Scene images with change listings

● ● ●

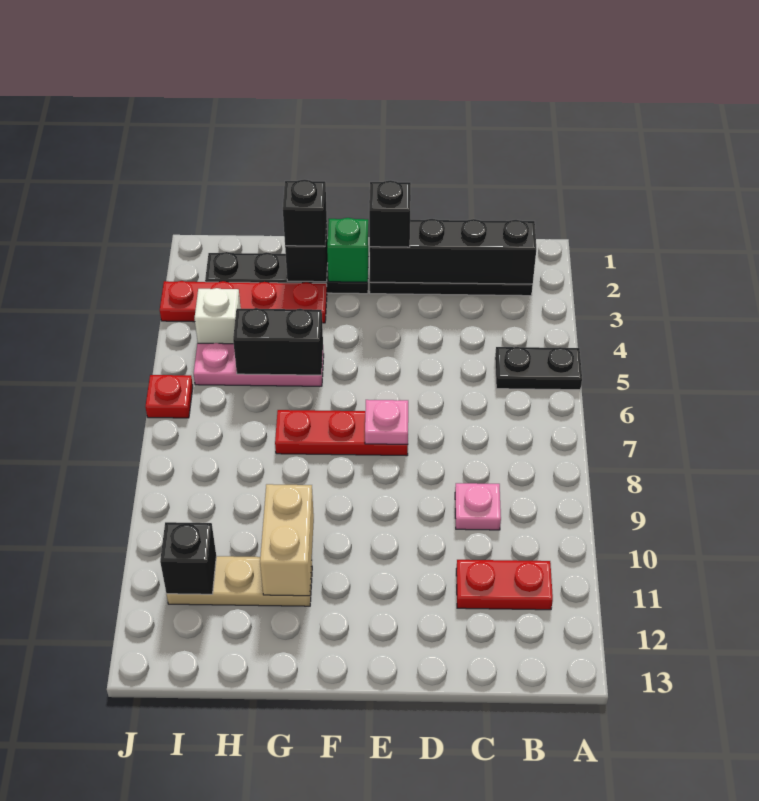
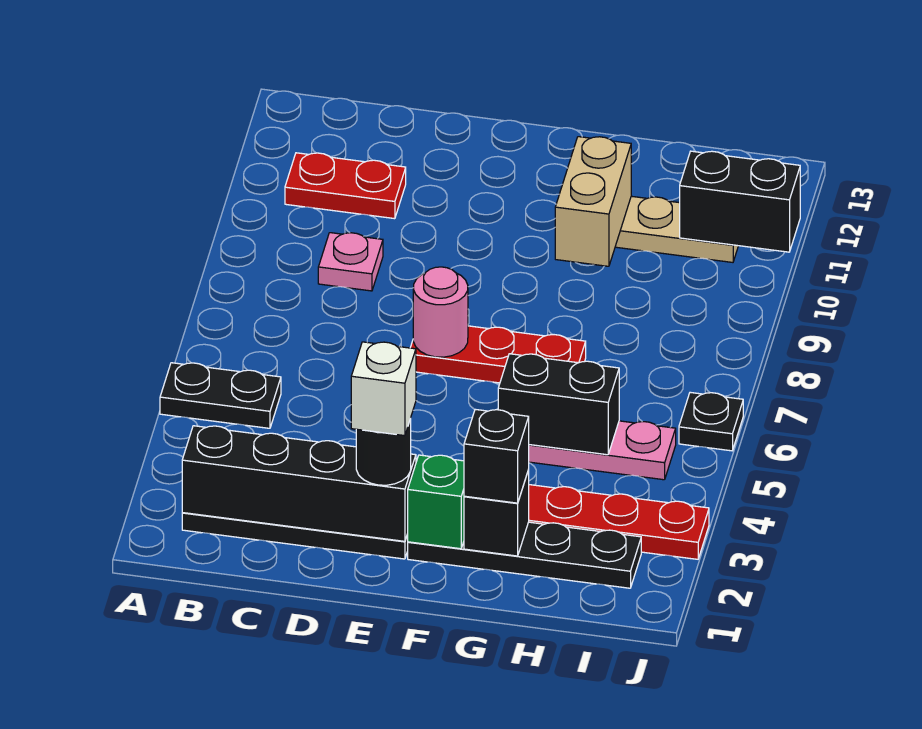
black brick E2 level 3 -> black round brick E2 level 3
pink plate E7 level 2 -> pink round brick E7 level 2
white brick I4 level 1 -> white brick E2 level 4
black brick I11 level 2 -> black brick I11:J11 level 2
red plate J6 level 1 -> black plate J6 level 1

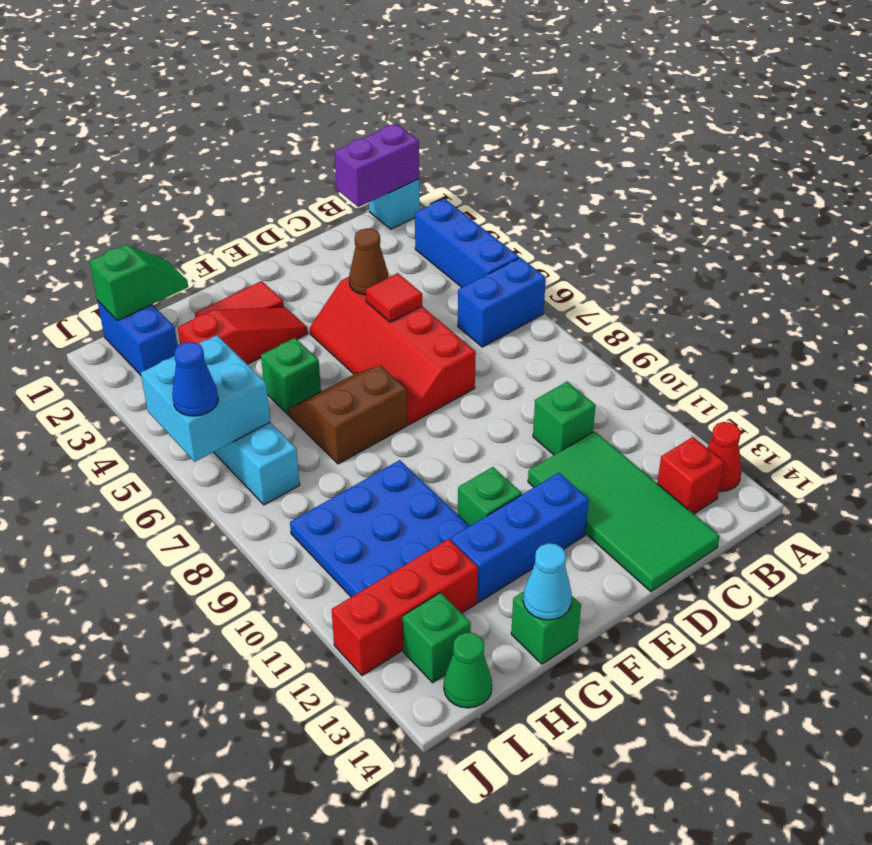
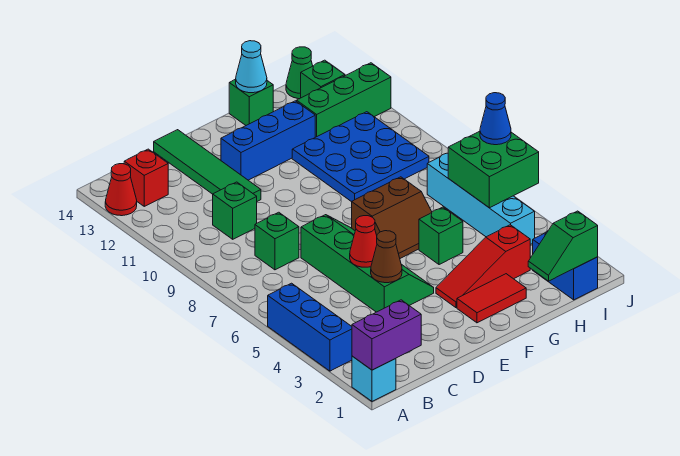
blue brick A6:B6 level 1 -> none
green tile C11:D14 level 1 -> green tile D11:D14 level 1
red slope D4:E7 level 1 top D -> green slope D4:E7 level 1 top D
red tile D5 level 2 -> red cone D5 level 2
green brick F11 level 1 -> green brick C8 level 1
red brick H12:J12 level 1 -> green brick H12:J12 level 1
cyan brick I5:J6 level 2 -> green brick I5:J6 level 2

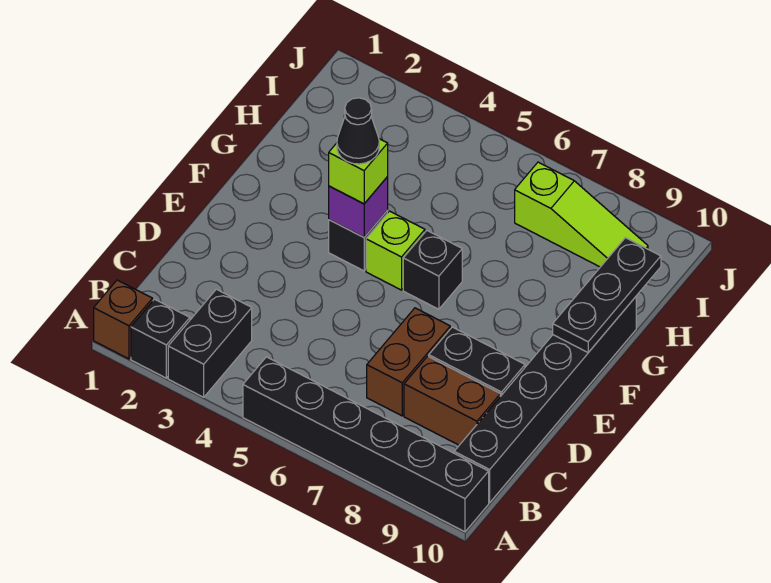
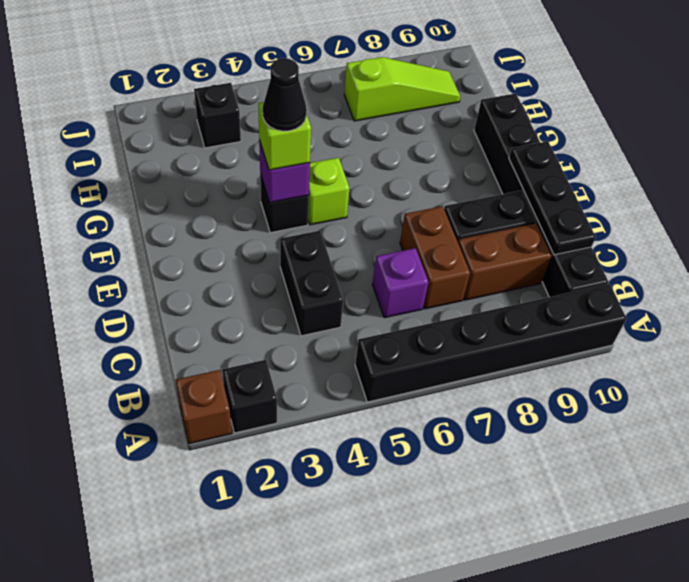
black brick A3:B3 level 1 -> black brick C4:D4 level 1
none -> purple brick C6 level 1
black brick F6 level 1 -> black brick I3 level 1
black plate F10:H10 level 2 -> black plate C10:E10 level 2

● ● ●

TASK BRIEF
Please set down only the lines from the first line of the records above through the line that has "red brick H12:J12", exactly, and not the pictures.

SOLUTION FOR THIS TASK
black brick E2 level 3 -> black round brick E2 level 3
pink plate E7 level 2 -> pink round brick E7 level 2
white brick I4 level 1 -> white brick E2 level 4
black brick I11 level 2 -> black brick I11:J11 level 2
red plate J6 level 1 -> black plate J6 level 1

blue brick A6:B6 level 1 -> none
green tile C11:D14 level 1 -> green tile D11:D14 level 1
red slope D4:E7 level 1 top D -> green slope D4:E7 level 1 top D
red tile D5 level 2 -> red cone D5 level 2
green brick F11 level 1 -> green brick C8 level 1
red brick H12:J12 level 1 -> green brick H12:J12 level 1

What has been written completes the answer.